WHAT IS BEING ASKED: Only those lines from the one with "Bowlingkegel [rosa] 399,332" through the last line of the material below should be output, each exactly as it appears.

EXERCISE DATA:
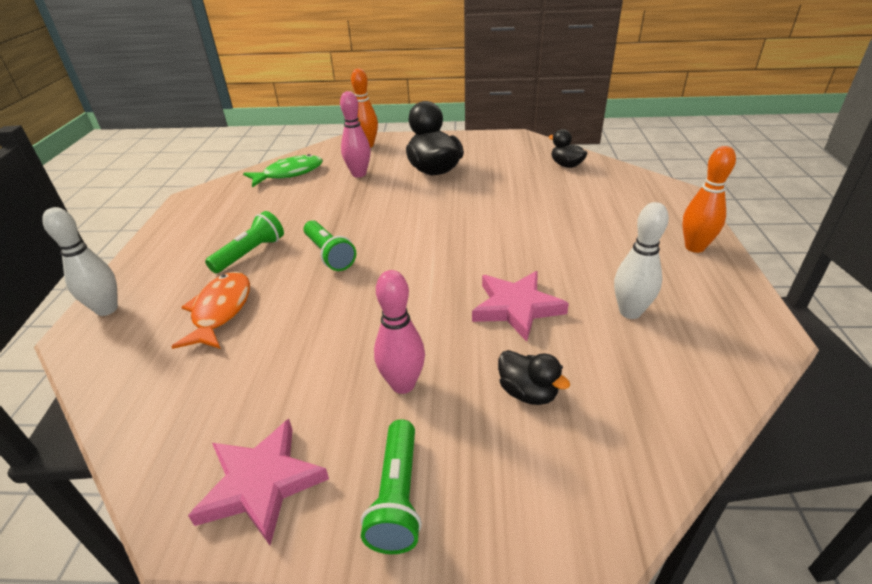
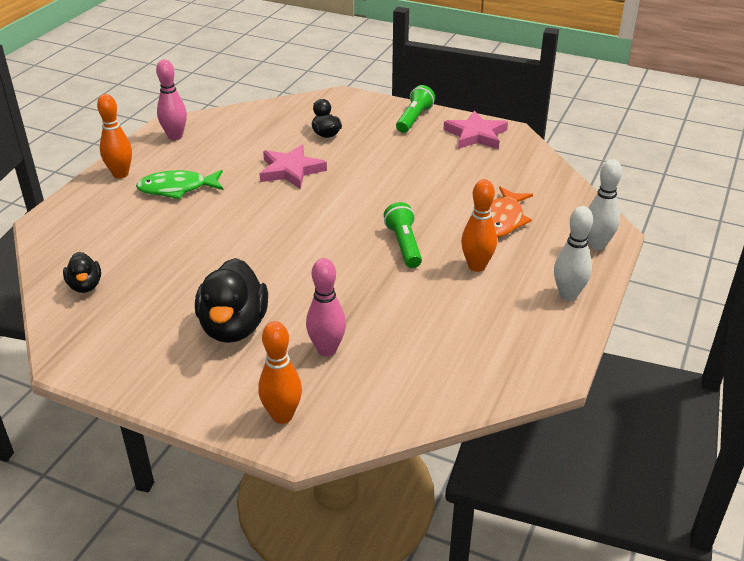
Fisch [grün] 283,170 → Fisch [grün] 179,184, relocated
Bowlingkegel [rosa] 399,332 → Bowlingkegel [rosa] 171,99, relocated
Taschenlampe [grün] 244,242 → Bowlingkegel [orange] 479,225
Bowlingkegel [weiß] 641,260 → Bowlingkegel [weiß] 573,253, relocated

PROBLEM SOLUTION:
Bowlingkegel [rosa] 399,332 → Bowlingkegel [rosa] 171,99, relocated
Taschenlampe [grün] 244,242 → Bowlingkegel [orange] 479,225
Bowlingkegel [weiß] 641,260 → Bowlingkegel [weiß] 573,253, relocated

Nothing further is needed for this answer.